> _Exercise_: In the entries below, copy only the lines from the one that contains "RADIO pin MISO: MI -> MO" through the last line, exactly, and omit any pictures.

> _Source information_:
====

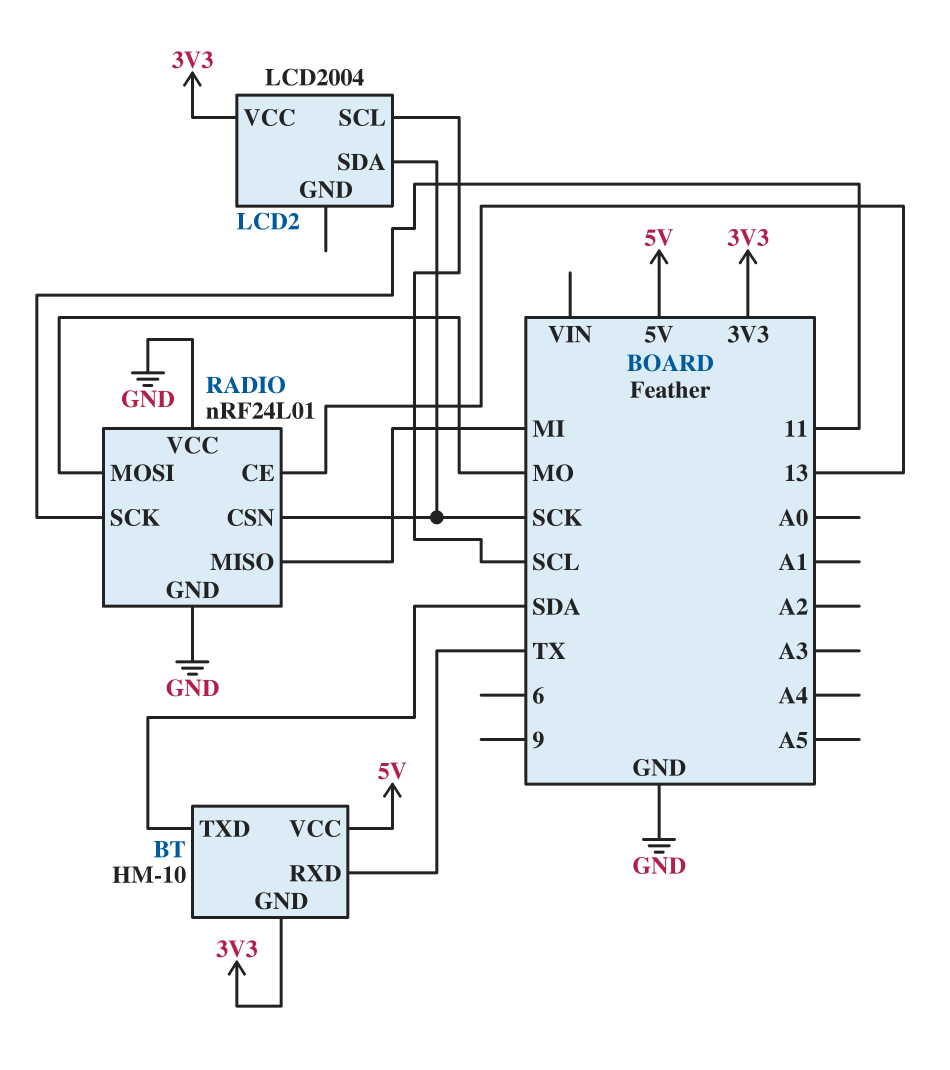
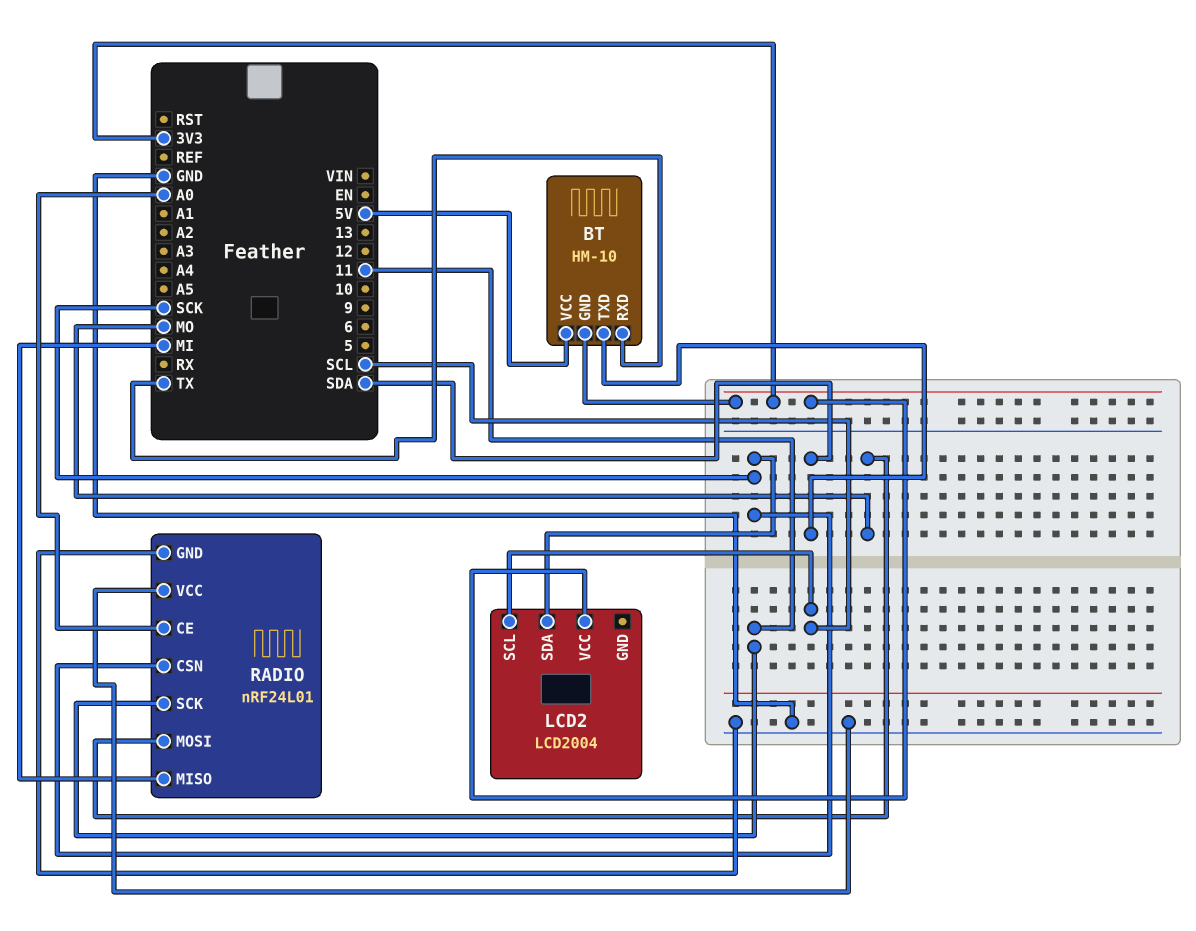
RADIO pin CE: 13 -> A0

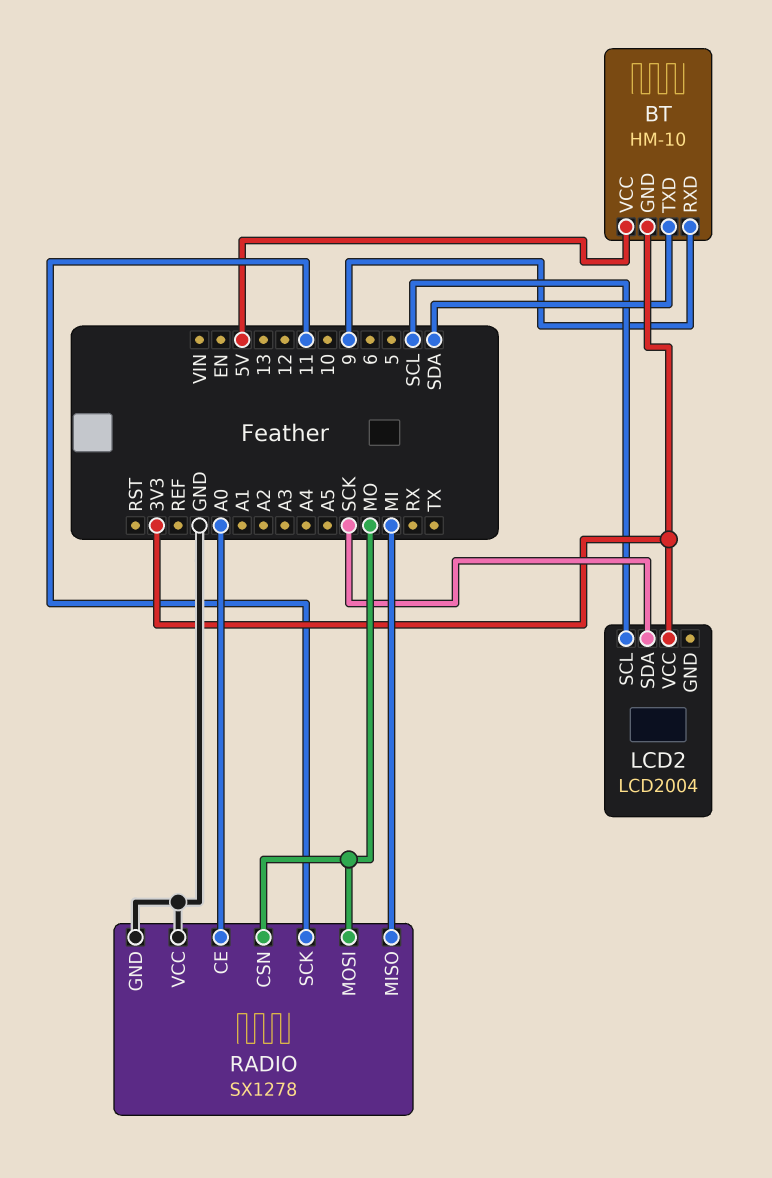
BT pin RXD: TX -> 9
RADIO: nRF24L01 -> SX1278
RADIO pin CSN: SCK -> MO

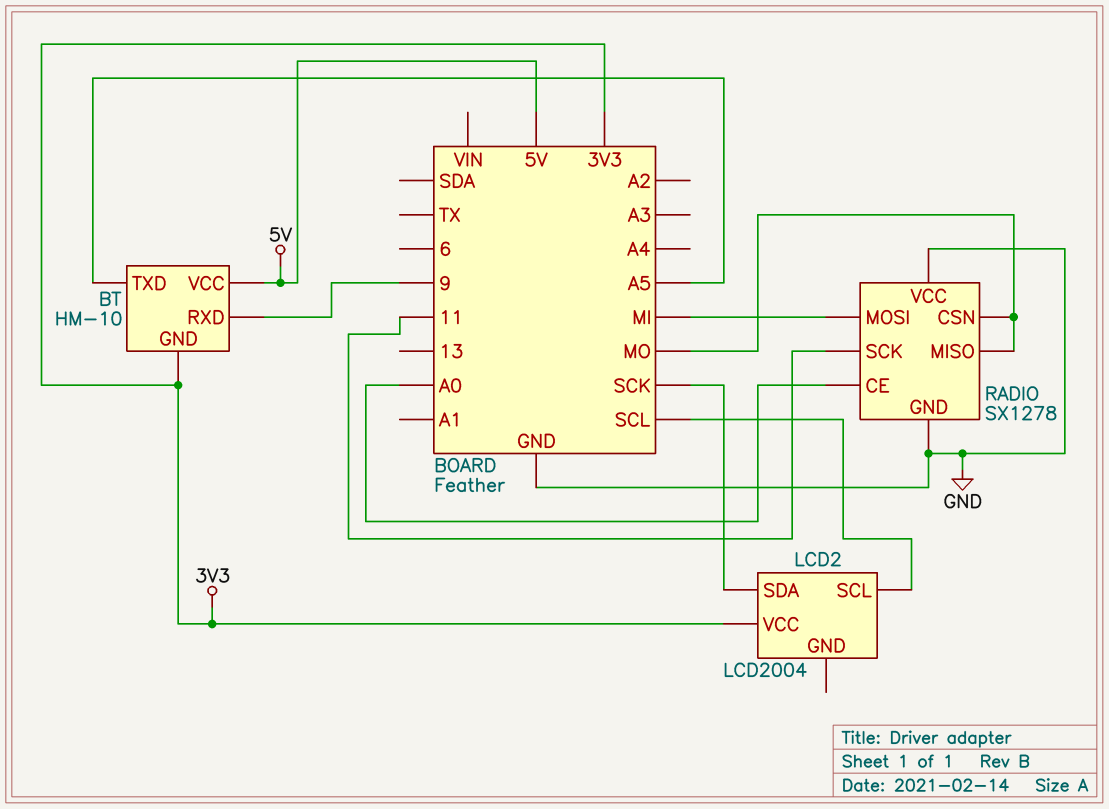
BT pin TXD: SDA -> A5
RADIO pin MISO: MI -> MO
RADIO pin MOSI: MO -> MI

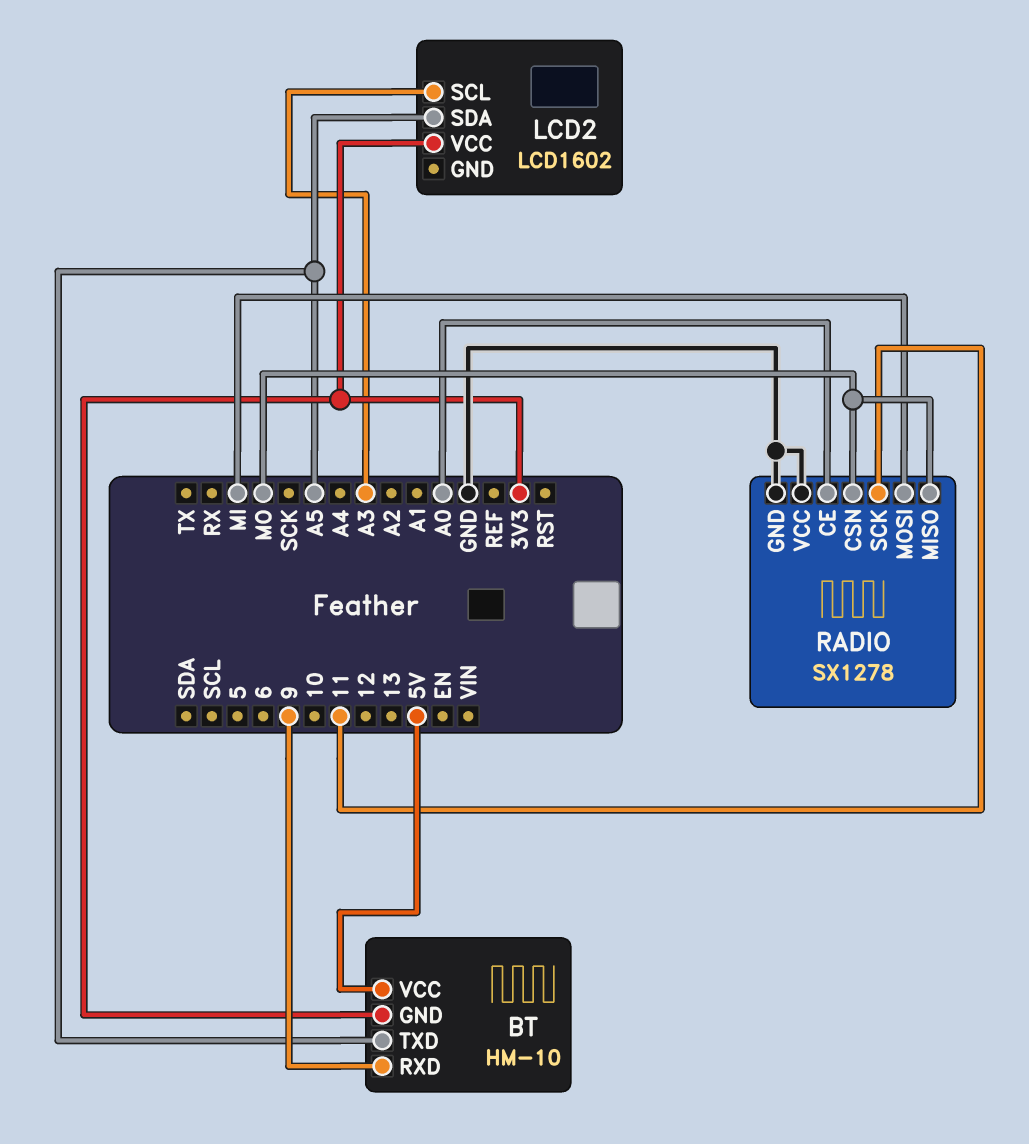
LCD2: LCD2004 -> LCD1602
LCD2 pin SCL: SCL -> A3
LCD2 pin SDA: SCK -> A5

====

> _Answer area_:
RADIO pin MISO: MI -> MO
RADIO pin MOSI: MO -> MI

LCD2: LCD2004 -> LCD1602
LCD2 pin SCL: SCL -> A3
LCD2 pin SDA: SCK -> A5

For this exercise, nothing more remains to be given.